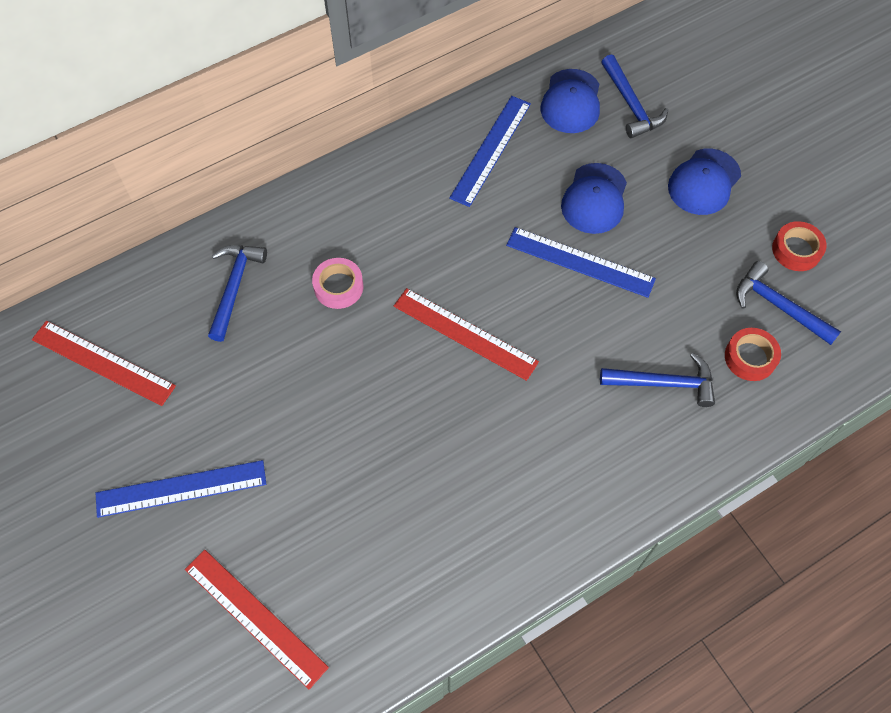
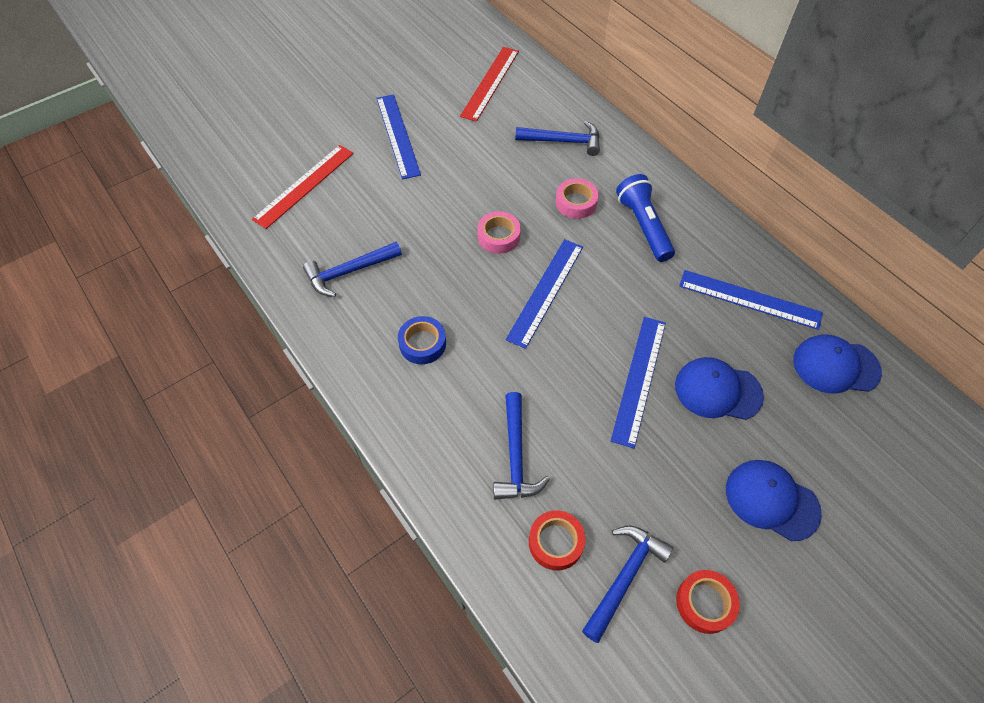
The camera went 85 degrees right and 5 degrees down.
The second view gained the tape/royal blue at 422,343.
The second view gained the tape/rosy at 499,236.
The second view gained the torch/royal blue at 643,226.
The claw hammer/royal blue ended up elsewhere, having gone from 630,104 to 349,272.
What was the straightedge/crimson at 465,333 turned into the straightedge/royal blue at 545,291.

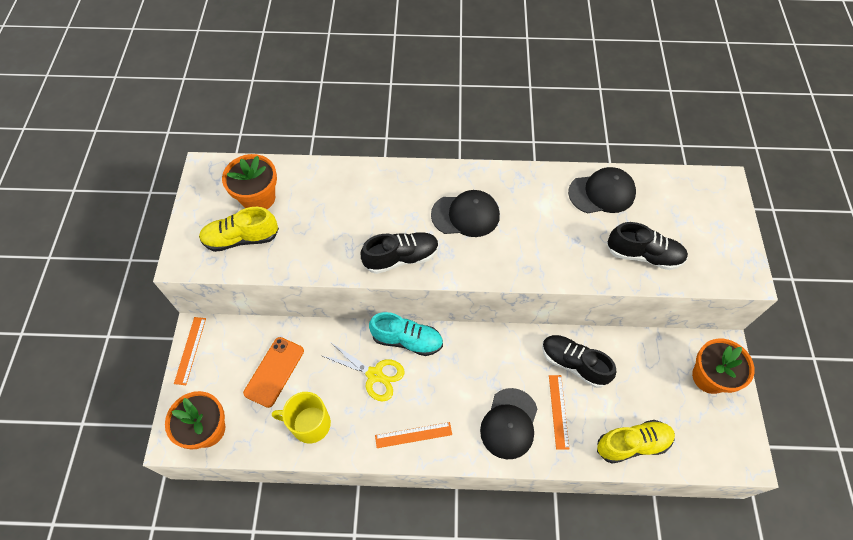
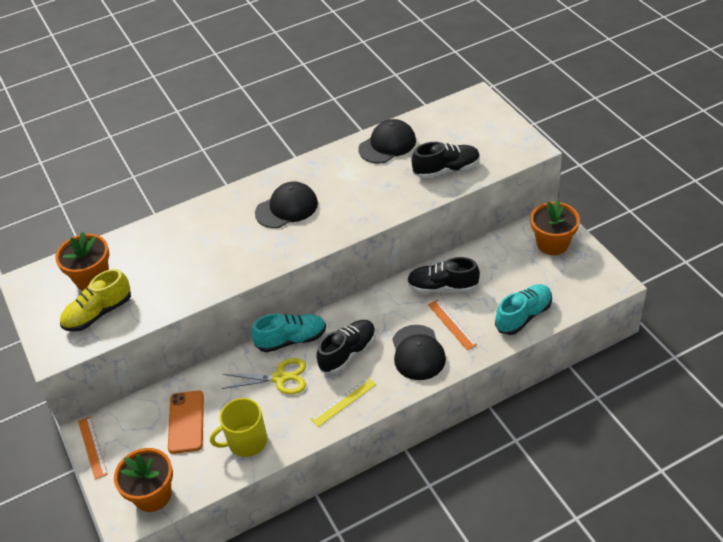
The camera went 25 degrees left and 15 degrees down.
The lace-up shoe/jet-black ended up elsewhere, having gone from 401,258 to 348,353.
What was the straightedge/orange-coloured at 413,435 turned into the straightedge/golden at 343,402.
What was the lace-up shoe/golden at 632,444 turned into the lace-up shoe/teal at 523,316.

§ **Your task**
Output all the material verbatim, skipping every image.

§ **Task response**
The camera went 85 degrees right and 5 degrees down.
The second view gained the tape/royal blue at 422,343.
The second view gained the tape/rosy at 499,236.
The second view gained the torch/royal blue at 643,226.
The claw hammer/royal blue ended up elsewhere, having gone from 630,104 to 349,272.
What was the straightedge/crimson at 465,333 turned into the straightedge/royal blue at 545,291.

The camera went 25 degrees left and 15 degrees down.
The lace-up shoe/jet-black ended up elsewhere, having gone from 401,258 to 348,353.
What was the straightedge/orange-coloured at 413,435 turned into the straightedge/golden at 343,402.
What was the lace-up shoe/golden at 632,444 turned into the lace-up shoe/teal at 523,316.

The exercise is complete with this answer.